Copy out all of the data below, swapping each "Stadium" for "Arena" and changing nothing else.

################

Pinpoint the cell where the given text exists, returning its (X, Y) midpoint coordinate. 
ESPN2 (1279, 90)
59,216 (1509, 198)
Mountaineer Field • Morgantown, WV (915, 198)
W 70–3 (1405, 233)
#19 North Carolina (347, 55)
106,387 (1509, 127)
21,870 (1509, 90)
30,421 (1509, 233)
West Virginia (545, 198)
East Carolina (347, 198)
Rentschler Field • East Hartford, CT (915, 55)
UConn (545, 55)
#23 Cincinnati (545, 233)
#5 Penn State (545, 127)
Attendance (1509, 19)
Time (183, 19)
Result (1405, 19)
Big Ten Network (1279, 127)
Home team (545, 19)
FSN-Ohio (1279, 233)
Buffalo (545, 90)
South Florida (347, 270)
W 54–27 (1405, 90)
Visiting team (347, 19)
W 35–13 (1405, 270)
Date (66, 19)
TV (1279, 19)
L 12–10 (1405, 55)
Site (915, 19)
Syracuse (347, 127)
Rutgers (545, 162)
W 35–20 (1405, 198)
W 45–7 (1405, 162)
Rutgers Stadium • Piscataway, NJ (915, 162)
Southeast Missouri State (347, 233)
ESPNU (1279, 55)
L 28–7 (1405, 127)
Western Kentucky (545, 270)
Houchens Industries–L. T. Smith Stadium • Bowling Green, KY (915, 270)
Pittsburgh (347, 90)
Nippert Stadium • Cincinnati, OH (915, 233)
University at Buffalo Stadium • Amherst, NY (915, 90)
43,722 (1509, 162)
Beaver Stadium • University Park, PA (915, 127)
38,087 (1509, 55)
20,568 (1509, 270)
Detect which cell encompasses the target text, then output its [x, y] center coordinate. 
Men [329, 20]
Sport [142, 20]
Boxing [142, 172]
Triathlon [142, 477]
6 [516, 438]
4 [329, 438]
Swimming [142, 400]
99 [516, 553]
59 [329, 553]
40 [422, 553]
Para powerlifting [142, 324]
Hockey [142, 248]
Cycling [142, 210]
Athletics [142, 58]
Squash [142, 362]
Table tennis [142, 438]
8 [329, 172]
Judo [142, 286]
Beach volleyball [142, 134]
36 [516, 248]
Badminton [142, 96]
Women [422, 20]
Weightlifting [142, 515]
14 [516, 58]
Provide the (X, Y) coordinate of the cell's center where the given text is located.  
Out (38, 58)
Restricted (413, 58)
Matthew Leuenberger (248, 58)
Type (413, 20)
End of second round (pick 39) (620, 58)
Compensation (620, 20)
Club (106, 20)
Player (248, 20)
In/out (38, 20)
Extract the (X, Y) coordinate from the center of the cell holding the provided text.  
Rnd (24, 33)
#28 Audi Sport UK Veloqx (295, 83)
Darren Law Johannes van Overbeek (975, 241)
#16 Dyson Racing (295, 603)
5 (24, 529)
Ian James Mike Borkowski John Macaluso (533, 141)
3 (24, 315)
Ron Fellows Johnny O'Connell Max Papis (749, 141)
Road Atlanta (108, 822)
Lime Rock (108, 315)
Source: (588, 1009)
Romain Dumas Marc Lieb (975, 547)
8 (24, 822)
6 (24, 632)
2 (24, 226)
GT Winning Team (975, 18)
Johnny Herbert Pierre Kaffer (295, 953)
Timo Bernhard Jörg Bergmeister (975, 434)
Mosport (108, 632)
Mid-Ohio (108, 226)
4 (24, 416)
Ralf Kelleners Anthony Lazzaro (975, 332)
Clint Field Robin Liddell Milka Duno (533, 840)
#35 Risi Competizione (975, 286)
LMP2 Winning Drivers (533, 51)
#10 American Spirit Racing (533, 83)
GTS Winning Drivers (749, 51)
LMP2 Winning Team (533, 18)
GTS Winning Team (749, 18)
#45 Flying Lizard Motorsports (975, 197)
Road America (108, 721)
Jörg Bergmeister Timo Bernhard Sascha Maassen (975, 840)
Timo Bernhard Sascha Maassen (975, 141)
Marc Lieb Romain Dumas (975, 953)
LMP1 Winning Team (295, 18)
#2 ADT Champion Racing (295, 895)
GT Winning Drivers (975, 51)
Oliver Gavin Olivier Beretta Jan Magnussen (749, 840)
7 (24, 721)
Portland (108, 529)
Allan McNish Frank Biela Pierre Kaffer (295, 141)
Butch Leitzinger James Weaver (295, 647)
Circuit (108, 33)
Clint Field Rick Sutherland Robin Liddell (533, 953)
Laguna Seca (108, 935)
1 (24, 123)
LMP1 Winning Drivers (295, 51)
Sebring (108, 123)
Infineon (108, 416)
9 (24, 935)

################

| Exercise result |
Pinpoint the cell where the given text exists, returning its (X, Y) midpoint coordinate. 
ESPN2 (1279, 90)
59,216 (1509, 198)
Mountaineer Field • Morgantown, WV (915, 198)
W 70–3 (1405, 233)
#19 North Carolina (347, 55)
106,387 (1509, 127)
21,870 (1509, 90)
30,421 (1509, 233)
West Virginia (545, 198)
East Carolina (347, 198)
Rentschler Field • East Hartford, CT (915, 55)
UConn (545, 55)
#23 Cincinnati (545, 233)
#5 Penn State (545, 127)
Attendance (1509, 19)
Time (183, 19)
Result (1405, 19)
Big Ten Network (1279, 127)
Home team (545, 19)
FSN-Ohio (1279, 233)
Buffalo (545, 90)
South Florida (347, 270)
W 54–27 (1405, 90)
Visiting team (347, 19)
W 35–13 (1405, 270)
Date (66, 19)
TV (1279, 19)
L 12–10 (1405, 55)
Site (915, 19)
Syracuse (347, 127)
Rutgers (545, 162)
W 35–20 (1405, 198)
W 45–7 (1405, 162)
Rutgers Arena • Piscataway, NJ (915, 162)
Southeast Missouri State (347, 233)
ESPNU (1279, 55)
L 28–7 (1405, 127)
Western Kentucky (545, 270)
Houchens Industries–L. T. Smith Arena • Bowling Green, KY (915, 270)
Pittsburgh (347, 90)
Nippert Arena • Cincinnati, OH (915, 233)
University at Buffalo Arena • Amherst, NY (915, 90)
43,722 (1509, 162)
Beaver Arena • University Park, PA (915, 127)
38,087 (1509, 55)
20,568 (1509, 270)
Detect which cell encompasses the target text, then output its [x, y] center coordinate. 
Men [329, 20]
Sport [142, 20]
Boxing [142, 172]
Triathlon [142, 477]
6 [516, 438]
4 [329, 438]
Swimming [142, 400]
99 [516, 553]
59 [329, 553]
40 [422, 553]
Para powerlifting [142, 324]
Hockey [142, 248]
Cycling [142, 210]
Athletics [142, 58]
Squash [142, 362]
Table tennis [142, 438]
8 [329, 172]
Judo [142, 286]
Beach volleyball [142, 134]
36 [516, 248]
Badminton [142, 96]
Women [422, 20]
Weightlifting [142, 515]
14 [516, 58]
Provide the (X, Y) coordinate of the cell's center where the given text is located.  
Out (38, 58)
Restricted (413, 58)
Matthew Leuenberger (248, 58)
Type (413, 20)
End of second round (pick 39) (620, 58)
Compensation (620, 20)
Club (106, 20)
Player (248, 20)
In/out (38, 20)
Extract the (X, Y) coordinate from the center of the cell holding the provided text.  
Rnd (24, 33)
#28 Audi Sport UK Veloqx (295, 83)
Darren Law Johannes van Overbeek (975, 241)
#16 Dyson Racing (295, 603)
5 (24, 529)
Ian James Mike Borkowski John Macaluso (533, 141)
3 (24, 315)
Ron Fellows Johnny O'Connell Max Papis (749, 141)
Road Atlanta (108, 822)
Lime Rock (108, 315)
Source: (588, 1009)
Romain Dumas Marc Lieb (975, 547)
8 (24, 822)
6 (24, 632)
2 (24, 226)
GT Winning Team (975, 18)
Johnny Herbert Pierre Kaffer (295, 953)
Timo Bernhard Jörg Bergmeister (975, 434)
Mosport (108, 632)
Mid-Ohio (108, 226)
4 (24, 416)
Ralf Kelleners Anthony Lazzaro (975, 332)
Clint Field Robin Liddell Milka Duno (533, 840)
#35 Risi Competizione (975, 286)
LMP2 Winning Drivers (533, 51)
#10 American Spirit Racing (533, 83)
GTS Winning Drivers (749, 51)
LMP2 Winning Team (533, 18)
GTS Winning Team (749, 18)
#45 Flying Lizard Motorsports (975, 197)
Road America (108, 721)
Jörg Bergmeister Timo Bernhard Sascha Maassen (975, 840)
Timo Bernhard Sascha Maassen (975, 141)
Marc Lieb Romain Dumas (975, 953)
LMP1 Winning Team (295, 18)
#2 ADT Champion Racing (295, 895)
GT Winning Drivers (975, 51)
Oliver Gavin Olivier Beretta Jan Magnussen (749, 840)
7 (24, 721)
Portland (108, 529)
Allan McNish Frank Biela Pierre Kaffer (295, 141)
Butch Leitzinger James Weaver (295, 647)
Circuit (108, 33)
Clint Field Rick Sutherland Robin Liddell (533, 953)
Laguna Seca (108, 935)
1 (24, 123)
LMP1 Winning Drivers (295, 51)
Sebring (108, 123)
Infineon (108, 416)
9 (24, 935)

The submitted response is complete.